Before-and-after object listings.
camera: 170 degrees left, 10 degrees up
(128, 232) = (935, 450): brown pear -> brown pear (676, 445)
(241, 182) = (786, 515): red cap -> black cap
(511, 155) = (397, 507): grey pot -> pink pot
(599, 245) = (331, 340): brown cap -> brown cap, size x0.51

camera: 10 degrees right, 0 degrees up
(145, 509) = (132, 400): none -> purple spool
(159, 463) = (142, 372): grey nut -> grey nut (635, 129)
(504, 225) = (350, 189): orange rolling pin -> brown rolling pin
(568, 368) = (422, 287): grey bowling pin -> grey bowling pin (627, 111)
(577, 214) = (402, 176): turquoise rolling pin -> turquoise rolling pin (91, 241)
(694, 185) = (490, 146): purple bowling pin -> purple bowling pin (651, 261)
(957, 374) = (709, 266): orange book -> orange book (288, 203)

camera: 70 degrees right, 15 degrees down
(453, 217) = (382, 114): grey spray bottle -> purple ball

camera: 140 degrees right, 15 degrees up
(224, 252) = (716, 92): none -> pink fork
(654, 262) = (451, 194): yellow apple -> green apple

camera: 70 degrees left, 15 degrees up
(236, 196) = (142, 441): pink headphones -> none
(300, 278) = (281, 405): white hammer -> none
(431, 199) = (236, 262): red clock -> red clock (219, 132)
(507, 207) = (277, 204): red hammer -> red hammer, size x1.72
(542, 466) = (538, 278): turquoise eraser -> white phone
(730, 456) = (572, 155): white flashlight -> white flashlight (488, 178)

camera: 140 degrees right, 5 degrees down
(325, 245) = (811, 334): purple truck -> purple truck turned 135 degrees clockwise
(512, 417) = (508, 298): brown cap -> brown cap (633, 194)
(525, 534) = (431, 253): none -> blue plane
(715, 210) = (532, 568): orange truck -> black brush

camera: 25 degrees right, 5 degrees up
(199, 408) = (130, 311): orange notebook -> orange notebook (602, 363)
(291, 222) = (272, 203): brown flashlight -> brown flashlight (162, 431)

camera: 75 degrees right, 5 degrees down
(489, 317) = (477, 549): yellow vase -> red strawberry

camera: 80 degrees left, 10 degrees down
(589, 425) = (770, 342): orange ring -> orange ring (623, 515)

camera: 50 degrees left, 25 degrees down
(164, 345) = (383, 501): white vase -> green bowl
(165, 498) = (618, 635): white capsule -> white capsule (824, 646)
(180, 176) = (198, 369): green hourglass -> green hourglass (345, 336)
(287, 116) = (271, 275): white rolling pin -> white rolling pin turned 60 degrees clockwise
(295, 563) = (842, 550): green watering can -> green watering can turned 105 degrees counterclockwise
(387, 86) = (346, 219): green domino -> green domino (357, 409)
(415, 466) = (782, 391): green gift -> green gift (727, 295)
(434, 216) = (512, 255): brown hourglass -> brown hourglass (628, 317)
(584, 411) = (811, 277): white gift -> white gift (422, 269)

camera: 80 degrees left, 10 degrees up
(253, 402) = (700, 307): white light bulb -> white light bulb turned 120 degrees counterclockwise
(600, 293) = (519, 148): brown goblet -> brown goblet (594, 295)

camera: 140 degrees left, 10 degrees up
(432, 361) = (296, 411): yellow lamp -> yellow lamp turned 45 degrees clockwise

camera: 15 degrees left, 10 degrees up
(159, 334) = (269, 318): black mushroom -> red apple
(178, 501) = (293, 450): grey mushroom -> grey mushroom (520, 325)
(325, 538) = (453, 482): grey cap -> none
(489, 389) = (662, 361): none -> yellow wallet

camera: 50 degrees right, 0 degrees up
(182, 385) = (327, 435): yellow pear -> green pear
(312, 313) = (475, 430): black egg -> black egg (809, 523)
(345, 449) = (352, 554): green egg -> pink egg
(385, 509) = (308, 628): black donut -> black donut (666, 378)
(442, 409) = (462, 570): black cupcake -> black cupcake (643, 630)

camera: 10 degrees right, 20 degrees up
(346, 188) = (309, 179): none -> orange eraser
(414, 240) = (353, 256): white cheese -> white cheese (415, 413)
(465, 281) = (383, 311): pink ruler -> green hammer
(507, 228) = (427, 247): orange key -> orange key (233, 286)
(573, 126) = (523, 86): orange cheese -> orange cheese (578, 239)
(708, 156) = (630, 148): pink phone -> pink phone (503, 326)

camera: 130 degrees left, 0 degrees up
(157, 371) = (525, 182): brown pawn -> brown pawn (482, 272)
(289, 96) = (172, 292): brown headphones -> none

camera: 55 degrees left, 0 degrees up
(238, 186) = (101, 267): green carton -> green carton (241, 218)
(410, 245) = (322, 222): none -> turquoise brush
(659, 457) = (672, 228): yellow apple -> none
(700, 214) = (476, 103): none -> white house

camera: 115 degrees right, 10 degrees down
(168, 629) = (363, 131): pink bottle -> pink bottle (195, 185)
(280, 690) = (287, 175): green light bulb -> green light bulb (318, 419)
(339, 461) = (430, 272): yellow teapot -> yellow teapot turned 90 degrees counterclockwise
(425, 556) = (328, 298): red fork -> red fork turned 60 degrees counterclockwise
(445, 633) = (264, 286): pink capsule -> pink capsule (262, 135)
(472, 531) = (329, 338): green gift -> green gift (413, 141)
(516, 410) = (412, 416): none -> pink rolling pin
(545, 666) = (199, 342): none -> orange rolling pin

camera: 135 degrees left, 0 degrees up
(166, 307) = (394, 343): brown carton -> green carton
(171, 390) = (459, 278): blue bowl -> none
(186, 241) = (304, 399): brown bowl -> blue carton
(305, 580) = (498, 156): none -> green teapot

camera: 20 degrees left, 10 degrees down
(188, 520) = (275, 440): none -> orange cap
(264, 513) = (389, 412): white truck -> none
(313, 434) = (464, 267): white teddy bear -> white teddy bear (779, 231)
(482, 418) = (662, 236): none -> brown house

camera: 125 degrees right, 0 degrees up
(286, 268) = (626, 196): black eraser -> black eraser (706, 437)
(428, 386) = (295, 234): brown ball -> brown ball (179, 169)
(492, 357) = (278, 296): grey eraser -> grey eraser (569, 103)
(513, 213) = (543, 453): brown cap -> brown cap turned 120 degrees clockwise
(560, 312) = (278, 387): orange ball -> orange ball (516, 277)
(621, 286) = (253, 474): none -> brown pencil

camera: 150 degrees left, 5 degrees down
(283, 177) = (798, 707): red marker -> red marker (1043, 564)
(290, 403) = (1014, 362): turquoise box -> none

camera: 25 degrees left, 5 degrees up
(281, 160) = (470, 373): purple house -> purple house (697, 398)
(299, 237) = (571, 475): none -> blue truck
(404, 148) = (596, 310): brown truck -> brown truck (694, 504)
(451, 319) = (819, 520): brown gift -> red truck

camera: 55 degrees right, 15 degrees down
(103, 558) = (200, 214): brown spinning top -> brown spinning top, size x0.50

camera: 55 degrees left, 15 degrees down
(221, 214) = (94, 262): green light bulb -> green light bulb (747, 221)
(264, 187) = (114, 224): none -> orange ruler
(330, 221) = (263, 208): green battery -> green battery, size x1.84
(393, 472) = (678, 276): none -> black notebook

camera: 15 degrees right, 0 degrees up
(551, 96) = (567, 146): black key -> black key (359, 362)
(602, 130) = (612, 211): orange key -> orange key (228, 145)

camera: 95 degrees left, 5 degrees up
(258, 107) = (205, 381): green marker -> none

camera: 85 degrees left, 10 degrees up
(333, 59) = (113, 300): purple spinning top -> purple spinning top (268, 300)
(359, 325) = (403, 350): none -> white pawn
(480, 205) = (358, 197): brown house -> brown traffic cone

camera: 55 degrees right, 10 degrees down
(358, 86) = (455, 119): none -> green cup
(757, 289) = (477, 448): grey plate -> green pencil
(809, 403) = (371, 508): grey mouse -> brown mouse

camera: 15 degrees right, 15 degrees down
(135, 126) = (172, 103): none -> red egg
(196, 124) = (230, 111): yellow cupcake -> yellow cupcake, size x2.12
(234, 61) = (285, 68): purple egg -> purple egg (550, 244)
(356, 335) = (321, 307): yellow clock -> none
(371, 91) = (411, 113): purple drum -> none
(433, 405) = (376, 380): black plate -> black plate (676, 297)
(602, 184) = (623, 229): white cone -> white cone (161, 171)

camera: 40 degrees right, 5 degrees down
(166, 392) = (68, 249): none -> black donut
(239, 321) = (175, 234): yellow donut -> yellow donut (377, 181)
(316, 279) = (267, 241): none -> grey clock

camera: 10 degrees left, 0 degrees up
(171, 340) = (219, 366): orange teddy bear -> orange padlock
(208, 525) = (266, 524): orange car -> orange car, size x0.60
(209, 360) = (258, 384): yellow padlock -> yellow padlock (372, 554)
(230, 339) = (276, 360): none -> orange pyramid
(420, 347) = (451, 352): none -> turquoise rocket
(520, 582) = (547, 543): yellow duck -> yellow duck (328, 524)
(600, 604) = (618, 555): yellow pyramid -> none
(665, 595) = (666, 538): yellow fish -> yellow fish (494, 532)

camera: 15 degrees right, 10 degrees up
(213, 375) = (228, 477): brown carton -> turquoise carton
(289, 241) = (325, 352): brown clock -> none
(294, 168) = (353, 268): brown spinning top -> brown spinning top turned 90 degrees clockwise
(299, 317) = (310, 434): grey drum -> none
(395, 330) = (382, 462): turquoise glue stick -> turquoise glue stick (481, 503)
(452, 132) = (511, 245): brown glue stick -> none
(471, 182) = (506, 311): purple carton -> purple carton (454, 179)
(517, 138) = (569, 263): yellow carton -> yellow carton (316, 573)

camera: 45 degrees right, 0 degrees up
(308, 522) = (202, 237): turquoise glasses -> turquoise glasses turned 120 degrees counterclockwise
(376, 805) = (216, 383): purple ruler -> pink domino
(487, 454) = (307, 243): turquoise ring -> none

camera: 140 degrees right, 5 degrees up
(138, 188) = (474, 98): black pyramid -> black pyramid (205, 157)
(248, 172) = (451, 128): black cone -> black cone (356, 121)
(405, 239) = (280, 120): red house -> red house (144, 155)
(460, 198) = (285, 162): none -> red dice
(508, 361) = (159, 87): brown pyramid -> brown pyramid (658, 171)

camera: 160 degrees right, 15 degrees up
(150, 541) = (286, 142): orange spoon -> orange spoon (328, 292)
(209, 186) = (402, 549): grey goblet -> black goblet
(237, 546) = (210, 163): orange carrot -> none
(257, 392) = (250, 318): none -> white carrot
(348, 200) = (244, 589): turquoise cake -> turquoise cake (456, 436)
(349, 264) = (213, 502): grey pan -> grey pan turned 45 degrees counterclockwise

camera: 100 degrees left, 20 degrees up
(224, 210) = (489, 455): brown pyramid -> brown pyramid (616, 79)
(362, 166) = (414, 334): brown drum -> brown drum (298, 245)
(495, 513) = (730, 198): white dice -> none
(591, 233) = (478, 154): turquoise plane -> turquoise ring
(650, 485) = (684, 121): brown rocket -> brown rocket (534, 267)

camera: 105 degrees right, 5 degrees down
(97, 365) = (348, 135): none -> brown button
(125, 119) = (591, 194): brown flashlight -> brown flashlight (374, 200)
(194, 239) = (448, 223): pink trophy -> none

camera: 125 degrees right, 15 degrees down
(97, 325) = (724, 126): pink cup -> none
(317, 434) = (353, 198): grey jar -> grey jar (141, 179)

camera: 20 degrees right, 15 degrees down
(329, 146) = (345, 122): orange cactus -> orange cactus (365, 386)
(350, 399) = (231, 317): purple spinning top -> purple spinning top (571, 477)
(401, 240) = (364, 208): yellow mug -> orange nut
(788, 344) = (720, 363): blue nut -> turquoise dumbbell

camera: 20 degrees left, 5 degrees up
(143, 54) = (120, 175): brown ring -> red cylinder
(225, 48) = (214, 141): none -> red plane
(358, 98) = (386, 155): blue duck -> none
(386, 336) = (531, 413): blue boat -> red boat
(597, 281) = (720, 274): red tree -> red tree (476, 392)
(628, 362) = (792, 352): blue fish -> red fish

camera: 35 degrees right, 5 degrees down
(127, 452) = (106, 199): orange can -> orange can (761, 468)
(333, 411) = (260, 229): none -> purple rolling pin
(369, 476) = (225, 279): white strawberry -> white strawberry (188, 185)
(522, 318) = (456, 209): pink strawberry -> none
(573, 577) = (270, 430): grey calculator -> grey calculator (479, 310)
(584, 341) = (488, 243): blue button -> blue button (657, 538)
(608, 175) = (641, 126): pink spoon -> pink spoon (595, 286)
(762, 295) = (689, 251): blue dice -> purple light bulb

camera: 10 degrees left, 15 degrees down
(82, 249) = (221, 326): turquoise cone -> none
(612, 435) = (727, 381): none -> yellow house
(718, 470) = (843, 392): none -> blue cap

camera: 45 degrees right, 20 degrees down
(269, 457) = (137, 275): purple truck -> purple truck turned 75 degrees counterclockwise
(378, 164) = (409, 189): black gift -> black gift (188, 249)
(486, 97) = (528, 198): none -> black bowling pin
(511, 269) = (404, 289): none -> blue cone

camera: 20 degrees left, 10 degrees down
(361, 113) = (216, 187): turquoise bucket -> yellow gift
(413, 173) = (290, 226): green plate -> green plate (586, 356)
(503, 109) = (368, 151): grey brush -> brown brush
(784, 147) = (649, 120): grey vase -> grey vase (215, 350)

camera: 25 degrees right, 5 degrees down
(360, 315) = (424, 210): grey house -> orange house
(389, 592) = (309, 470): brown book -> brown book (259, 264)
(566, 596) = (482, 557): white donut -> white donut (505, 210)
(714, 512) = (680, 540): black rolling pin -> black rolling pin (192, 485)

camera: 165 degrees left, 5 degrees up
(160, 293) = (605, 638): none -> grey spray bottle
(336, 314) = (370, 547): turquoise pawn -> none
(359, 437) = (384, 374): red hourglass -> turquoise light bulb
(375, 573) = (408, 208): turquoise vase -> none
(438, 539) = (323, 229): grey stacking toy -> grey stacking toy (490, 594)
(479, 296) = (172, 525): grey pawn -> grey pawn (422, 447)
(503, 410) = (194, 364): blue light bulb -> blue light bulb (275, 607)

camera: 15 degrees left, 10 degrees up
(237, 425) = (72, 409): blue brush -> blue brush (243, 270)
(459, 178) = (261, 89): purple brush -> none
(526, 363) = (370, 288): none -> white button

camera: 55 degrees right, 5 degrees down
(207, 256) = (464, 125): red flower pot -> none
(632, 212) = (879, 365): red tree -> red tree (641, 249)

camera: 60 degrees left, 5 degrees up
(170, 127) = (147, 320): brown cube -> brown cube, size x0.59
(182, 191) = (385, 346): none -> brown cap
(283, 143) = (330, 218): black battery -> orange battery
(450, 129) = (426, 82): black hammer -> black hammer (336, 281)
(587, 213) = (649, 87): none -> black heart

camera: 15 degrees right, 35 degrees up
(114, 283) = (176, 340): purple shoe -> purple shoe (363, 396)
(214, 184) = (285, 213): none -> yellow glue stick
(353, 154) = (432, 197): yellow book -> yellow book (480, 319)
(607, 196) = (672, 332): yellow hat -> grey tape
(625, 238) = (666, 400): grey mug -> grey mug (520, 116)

Task prompt.
A word-for-word copy of the lines above from the one with "(182, 385) = (327, 435): yellow" through the one with "(465, 281) = (383, 311): pink", inclusive, is the only output wanted.

Solution to this problem.
(182, 385) = (327, 435): yellow pear -> green pear
(312, 313) = (475, 430): black egg -> black egg (809, 523)
(345, 449) = (352, 554): green egg -> pink egg
(385, 509) = (308, 628): black donut -> black donut (666, 378)
(442, 409) = (462, 570): black cupcake -> black cupcake (643, 630)

camera: 10 degrees right, 20 degrees up
(346, 188) = (309, 179): none -> orange eraser
(414, 240) = (353, 256): white cheese -> white cheese (415, 413)
(465, 281) = (383, 311): pink ruler -> green hammer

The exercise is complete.